-- Description of the task --
Pick out all lines of the entries that include the word "trunk" and copy them.

-- Material to process --

*** Begin section ***

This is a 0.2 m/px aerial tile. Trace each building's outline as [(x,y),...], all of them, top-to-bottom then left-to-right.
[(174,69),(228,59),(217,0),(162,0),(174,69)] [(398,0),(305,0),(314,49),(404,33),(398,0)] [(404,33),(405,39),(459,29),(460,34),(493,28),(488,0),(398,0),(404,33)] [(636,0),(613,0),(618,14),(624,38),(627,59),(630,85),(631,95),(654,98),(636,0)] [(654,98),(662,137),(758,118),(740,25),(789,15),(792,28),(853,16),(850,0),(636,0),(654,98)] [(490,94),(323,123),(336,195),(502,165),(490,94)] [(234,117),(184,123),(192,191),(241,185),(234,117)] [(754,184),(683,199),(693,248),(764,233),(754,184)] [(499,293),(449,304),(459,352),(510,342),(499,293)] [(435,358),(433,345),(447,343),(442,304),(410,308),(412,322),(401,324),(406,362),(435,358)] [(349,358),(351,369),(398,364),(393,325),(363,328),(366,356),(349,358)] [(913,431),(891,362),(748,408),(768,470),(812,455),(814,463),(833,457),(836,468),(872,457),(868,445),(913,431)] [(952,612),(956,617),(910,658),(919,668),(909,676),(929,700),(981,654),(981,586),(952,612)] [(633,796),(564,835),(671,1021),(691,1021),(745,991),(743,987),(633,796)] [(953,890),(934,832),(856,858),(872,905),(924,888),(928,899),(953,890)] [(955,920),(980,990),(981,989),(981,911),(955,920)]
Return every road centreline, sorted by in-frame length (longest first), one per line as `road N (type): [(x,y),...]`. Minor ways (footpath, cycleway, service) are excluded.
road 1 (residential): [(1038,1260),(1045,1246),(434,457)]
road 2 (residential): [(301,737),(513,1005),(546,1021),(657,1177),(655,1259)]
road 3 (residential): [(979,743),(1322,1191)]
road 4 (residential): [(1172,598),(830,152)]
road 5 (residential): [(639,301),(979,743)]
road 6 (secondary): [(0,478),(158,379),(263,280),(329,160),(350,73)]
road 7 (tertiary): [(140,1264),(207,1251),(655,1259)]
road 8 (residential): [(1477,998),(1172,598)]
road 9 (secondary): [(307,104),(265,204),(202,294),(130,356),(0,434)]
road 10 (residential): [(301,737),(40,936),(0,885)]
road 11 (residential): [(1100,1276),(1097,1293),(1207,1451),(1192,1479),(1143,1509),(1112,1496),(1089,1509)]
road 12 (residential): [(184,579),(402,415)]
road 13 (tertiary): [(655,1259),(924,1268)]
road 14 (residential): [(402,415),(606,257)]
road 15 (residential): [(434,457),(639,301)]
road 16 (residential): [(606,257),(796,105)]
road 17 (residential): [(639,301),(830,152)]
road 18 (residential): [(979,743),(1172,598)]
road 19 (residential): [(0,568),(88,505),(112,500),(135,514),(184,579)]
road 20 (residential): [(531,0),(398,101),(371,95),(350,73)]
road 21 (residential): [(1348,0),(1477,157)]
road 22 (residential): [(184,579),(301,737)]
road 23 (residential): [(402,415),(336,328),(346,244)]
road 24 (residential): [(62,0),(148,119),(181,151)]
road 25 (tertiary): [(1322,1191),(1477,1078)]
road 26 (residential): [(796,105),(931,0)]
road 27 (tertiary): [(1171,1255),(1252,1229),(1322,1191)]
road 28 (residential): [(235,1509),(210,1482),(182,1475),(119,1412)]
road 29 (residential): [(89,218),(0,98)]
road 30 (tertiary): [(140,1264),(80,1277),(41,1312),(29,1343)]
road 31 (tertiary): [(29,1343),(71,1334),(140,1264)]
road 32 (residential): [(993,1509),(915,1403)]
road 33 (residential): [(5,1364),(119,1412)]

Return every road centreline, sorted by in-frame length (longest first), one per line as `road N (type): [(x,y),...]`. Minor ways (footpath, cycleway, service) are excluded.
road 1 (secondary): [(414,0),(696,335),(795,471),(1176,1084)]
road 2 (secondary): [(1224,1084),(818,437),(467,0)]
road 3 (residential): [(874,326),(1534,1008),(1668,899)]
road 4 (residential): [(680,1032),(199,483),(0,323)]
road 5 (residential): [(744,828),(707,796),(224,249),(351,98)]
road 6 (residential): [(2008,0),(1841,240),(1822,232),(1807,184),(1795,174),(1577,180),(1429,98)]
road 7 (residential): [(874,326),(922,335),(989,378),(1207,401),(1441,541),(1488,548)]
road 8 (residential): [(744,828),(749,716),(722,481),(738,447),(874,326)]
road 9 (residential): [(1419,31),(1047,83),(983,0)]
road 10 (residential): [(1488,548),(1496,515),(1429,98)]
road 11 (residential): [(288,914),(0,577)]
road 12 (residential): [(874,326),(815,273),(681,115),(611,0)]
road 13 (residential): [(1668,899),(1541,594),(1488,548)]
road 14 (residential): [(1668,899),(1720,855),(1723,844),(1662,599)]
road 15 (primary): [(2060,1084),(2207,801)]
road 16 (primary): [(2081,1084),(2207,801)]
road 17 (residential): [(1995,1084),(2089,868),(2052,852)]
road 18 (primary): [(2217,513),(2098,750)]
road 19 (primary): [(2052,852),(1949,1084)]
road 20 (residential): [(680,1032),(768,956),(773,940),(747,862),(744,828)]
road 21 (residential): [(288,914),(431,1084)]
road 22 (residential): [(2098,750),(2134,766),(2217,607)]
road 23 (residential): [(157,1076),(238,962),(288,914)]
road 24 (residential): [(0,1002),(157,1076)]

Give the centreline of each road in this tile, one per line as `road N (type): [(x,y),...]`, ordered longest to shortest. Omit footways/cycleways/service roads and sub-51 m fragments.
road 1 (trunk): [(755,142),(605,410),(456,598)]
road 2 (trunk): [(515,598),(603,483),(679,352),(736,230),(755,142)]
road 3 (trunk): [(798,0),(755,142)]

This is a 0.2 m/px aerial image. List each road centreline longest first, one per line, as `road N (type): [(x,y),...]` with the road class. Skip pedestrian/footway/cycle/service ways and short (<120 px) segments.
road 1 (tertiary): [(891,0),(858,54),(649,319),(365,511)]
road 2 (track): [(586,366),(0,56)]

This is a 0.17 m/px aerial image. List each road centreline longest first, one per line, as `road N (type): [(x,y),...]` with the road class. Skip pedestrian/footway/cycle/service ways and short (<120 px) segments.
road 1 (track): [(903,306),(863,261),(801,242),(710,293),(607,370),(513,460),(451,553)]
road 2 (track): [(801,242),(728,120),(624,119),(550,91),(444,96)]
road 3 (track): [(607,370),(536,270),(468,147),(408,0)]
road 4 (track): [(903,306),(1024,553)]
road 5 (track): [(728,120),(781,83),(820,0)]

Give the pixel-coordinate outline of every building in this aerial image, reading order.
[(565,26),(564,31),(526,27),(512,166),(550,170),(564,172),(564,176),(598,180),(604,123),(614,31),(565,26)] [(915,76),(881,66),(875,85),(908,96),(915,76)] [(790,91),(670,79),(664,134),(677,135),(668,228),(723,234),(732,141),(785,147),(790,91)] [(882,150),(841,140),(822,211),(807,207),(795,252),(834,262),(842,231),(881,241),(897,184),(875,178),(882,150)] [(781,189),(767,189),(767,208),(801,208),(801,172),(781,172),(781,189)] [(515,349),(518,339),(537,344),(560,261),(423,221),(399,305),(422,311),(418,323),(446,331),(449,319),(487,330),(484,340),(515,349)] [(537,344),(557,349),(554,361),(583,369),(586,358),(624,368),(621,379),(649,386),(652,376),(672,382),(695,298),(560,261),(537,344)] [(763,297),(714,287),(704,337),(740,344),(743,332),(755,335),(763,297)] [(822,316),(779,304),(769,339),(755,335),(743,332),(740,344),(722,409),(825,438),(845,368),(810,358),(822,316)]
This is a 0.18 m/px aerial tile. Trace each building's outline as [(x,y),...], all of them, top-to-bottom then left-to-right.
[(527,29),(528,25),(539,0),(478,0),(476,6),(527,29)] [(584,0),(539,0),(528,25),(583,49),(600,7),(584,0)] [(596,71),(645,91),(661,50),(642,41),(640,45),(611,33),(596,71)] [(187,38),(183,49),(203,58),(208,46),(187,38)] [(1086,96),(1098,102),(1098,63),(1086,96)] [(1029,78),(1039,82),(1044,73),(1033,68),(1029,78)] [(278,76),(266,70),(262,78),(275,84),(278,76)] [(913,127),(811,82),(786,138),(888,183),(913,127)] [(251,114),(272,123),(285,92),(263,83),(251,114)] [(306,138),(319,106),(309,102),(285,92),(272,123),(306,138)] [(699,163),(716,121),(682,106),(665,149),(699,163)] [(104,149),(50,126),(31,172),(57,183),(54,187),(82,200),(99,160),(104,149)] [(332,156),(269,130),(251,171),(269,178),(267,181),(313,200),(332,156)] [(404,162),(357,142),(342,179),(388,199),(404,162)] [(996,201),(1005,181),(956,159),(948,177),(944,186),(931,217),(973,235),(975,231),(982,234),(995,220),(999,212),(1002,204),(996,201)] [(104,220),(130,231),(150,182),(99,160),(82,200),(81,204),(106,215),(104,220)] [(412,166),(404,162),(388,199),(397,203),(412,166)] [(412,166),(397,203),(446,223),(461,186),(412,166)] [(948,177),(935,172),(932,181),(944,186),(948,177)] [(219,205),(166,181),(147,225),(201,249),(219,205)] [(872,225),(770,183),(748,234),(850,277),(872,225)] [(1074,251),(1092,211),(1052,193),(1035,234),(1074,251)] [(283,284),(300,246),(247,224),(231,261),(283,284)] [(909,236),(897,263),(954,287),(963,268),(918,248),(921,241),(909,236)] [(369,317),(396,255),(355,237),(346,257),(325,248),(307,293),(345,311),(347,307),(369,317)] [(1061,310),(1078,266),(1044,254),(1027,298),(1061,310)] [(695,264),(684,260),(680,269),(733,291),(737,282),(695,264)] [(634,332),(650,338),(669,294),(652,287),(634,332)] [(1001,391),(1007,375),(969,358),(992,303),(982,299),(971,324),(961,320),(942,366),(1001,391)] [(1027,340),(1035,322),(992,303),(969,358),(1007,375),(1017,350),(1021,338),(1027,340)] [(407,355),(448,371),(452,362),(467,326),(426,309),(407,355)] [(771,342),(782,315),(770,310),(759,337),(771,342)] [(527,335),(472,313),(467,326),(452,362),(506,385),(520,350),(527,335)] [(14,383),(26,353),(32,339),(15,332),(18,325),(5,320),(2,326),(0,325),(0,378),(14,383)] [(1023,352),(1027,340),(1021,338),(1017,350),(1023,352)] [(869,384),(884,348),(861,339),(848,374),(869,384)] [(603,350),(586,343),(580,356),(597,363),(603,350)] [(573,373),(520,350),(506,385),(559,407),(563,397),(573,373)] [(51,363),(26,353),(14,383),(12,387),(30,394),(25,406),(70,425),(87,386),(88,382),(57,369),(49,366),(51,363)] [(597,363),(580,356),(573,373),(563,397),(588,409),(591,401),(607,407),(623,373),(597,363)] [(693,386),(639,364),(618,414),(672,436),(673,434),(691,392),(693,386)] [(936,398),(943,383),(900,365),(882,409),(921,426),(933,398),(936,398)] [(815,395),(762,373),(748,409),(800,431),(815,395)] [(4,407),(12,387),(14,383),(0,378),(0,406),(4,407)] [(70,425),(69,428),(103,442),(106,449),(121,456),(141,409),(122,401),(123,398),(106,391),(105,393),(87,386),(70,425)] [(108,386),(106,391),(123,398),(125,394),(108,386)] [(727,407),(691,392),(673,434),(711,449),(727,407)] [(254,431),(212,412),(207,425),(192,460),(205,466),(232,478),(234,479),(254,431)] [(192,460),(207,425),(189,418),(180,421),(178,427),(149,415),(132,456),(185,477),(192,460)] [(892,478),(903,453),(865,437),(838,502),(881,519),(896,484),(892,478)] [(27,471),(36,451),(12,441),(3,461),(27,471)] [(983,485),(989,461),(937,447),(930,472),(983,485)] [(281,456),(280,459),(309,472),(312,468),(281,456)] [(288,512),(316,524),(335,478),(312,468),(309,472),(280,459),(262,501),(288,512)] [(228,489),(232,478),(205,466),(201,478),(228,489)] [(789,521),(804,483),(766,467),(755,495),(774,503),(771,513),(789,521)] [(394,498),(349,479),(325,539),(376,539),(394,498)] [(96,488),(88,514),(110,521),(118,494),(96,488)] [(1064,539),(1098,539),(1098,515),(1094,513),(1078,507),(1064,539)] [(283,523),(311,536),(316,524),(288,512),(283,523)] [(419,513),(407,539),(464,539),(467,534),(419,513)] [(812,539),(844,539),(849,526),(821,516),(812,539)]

*** End section ***

-- Response to this exercise --
road 1 (trunk): [(755,142),(605,410),(456,598)]
road 2 (trunk): [(515,598),(603,483),(679,352),(736,230),(755,142)]
road 3 (trunk): [(798,0),(755,142)]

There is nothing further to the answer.